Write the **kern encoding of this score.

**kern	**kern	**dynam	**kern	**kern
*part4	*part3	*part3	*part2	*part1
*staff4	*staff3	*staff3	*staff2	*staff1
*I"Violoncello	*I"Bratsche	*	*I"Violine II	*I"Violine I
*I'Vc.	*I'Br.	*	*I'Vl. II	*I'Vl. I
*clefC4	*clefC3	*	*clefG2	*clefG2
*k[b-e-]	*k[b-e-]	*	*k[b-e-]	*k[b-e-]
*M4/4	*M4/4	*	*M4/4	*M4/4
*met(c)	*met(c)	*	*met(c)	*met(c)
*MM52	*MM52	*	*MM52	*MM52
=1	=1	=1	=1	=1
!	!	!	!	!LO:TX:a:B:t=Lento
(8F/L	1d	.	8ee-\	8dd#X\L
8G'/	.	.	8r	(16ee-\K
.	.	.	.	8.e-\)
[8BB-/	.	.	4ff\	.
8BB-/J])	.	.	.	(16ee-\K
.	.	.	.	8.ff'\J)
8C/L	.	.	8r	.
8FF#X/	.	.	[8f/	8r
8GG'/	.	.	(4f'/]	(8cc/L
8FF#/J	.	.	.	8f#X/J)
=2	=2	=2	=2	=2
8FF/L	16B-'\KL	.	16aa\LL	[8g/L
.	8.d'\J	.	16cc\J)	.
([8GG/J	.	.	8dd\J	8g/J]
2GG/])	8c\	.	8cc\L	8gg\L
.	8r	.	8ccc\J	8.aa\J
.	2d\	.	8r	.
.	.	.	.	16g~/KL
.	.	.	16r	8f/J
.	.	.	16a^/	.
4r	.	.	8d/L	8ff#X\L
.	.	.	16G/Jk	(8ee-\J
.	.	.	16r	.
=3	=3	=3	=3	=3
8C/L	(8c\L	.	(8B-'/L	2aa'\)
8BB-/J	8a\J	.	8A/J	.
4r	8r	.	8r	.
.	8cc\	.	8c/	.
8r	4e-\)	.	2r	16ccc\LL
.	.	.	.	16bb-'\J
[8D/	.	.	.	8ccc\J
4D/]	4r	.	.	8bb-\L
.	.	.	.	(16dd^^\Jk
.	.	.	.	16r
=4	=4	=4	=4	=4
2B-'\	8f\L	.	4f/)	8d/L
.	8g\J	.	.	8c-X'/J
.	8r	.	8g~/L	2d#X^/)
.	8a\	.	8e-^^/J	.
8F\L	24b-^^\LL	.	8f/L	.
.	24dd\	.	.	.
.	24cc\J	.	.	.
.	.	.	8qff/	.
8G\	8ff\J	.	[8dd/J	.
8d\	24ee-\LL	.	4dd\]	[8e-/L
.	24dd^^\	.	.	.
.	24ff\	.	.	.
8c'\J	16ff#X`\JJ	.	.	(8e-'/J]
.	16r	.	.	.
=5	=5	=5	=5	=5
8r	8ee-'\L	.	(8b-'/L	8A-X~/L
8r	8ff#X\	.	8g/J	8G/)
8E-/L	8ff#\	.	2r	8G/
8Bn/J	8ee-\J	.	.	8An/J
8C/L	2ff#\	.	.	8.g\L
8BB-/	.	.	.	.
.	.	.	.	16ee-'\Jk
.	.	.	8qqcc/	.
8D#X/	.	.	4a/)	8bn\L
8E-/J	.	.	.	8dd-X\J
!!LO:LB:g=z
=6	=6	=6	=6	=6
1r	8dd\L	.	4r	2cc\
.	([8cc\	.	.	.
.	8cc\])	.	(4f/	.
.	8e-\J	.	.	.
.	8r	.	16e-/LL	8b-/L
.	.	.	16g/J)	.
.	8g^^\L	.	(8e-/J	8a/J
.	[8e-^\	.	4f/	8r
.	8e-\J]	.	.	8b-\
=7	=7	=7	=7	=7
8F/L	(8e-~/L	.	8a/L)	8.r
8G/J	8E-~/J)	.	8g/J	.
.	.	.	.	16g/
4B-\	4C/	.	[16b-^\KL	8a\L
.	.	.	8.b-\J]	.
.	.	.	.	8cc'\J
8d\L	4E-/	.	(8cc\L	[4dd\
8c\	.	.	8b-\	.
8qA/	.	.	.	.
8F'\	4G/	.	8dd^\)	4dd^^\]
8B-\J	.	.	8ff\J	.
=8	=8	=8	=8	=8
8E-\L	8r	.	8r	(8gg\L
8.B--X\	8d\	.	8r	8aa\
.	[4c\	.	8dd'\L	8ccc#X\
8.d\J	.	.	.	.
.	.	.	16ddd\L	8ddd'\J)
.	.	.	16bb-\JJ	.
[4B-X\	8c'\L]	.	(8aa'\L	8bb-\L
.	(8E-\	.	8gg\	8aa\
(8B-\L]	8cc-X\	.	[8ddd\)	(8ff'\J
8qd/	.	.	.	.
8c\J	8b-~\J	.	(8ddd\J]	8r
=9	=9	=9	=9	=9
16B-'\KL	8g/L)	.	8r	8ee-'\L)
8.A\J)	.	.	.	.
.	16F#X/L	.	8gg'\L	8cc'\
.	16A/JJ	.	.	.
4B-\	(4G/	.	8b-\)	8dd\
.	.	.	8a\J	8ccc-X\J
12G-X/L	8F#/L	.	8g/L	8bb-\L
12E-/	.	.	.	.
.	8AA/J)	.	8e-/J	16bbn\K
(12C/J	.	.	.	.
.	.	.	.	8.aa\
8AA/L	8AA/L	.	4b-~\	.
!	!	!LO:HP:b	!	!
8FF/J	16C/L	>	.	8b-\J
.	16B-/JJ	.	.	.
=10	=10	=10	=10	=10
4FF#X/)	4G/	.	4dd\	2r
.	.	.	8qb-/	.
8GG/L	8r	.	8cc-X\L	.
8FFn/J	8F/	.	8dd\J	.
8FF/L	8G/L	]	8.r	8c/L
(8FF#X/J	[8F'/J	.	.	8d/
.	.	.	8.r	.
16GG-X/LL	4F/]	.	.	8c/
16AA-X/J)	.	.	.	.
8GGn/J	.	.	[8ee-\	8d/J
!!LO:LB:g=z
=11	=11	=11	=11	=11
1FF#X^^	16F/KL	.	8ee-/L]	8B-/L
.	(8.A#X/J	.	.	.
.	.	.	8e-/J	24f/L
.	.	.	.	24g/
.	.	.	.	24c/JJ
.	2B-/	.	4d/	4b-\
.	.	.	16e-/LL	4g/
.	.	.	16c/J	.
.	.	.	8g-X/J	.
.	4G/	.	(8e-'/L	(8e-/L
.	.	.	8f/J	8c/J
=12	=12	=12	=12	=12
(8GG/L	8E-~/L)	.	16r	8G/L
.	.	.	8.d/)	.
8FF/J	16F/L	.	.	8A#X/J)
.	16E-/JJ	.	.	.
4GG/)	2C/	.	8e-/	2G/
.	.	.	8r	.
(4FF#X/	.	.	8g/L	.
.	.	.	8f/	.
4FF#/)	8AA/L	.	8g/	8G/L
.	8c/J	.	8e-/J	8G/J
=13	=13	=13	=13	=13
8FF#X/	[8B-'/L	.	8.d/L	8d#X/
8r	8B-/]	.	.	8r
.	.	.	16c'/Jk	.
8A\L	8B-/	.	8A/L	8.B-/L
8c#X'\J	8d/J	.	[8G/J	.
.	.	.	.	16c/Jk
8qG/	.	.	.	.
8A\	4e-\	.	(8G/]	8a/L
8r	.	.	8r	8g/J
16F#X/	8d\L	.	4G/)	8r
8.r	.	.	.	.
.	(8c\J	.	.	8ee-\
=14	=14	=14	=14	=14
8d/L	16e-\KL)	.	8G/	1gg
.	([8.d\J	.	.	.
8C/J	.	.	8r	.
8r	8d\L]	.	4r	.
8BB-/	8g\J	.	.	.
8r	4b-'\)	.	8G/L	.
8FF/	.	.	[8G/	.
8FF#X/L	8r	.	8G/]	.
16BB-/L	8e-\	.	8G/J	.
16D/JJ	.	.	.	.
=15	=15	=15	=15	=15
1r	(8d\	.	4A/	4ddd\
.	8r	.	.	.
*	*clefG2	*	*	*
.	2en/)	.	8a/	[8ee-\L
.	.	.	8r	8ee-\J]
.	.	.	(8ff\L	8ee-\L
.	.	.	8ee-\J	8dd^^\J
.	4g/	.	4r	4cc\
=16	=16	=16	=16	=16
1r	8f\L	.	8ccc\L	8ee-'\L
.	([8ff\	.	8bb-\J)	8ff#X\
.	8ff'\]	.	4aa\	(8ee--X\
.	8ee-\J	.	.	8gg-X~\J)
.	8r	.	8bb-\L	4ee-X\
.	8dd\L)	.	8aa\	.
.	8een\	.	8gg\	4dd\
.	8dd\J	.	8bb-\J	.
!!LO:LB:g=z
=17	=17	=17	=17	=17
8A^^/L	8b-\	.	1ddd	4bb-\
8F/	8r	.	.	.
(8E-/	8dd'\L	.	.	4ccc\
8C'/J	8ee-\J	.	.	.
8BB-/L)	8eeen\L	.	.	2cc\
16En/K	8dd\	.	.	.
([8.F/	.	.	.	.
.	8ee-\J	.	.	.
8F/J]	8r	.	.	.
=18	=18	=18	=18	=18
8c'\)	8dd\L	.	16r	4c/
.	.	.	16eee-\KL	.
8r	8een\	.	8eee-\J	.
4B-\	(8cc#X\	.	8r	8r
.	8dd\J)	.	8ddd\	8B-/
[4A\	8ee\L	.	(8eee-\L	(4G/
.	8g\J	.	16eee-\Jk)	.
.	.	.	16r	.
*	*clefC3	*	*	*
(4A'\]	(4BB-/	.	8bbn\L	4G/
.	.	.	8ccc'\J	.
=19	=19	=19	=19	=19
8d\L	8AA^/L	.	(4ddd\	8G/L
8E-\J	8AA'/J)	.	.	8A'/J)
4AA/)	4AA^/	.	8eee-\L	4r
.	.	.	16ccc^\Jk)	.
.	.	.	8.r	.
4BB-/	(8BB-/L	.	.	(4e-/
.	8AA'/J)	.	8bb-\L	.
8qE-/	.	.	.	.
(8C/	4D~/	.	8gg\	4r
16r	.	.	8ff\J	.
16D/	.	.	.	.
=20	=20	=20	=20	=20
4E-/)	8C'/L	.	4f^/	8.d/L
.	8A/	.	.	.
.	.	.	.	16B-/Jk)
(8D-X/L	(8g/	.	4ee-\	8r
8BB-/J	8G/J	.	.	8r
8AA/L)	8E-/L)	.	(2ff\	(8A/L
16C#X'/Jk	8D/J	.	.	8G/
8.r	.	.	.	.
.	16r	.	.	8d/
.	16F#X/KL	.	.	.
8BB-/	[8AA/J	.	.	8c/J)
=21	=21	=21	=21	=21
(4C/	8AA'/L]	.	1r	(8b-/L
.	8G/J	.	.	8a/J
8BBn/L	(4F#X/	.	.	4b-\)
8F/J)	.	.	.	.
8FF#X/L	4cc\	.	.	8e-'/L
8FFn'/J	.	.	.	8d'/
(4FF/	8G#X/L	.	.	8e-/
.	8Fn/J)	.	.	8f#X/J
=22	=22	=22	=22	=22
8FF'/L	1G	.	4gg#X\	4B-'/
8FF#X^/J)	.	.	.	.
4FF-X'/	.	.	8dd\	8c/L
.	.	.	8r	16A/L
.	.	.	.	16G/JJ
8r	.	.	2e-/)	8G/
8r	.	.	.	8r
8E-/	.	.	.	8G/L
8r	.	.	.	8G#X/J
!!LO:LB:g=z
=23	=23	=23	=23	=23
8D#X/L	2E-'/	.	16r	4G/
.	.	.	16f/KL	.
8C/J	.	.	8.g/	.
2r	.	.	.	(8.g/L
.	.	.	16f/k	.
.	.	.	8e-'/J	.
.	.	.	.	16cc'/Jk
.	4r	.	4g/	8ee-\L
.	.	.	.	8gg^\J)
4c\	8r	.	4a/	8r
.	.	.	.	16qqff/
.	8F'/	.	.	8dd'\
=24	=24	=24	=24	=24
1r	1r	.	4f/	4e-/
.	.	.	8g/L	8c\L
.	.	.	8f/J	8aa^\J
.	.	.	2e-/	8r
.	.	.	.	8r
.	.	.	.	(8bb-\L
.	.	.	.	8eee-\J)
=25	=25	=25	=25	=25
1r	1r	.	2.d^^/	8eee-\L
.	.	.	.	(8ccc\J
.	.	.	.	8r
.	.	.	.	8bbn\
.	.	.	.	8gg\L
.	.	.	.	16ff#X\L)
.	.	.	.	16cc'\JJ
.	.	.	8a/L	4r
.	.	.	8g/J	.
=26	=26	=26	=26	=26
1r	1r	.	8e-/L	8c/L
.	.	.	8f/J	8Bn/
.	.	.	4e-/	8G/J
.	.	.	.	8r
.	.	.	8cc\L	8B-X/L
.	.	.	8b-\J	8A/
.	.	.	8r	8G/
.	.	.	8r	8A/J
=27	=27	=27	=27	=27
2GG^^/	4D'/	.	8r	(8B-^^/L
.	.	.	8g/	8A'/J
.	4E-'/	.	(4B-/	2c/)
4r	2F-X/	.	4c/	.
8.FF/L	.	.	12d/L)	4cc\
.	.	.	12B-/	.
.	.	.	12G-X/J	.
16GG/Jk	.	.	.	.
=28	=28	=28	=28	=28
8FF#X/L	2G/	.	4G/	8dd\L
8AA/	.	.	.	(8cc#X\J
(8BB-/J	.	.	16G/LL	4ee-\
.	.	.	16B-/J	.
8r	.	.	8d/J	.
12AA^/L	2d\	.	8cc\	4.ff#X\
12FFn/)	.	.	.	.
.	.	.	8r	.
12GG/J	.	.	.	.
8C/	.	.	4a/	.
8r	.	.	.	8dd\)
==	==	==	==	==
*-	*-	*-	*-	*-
====
## Requirements
Extract every line of the listing above that contains the string "kern", treating uppercase and lowercase letters as distinct.

## Exercise result
Write the **kern encoding of this score.
**kern	**kern	**dynam	**kern	**kern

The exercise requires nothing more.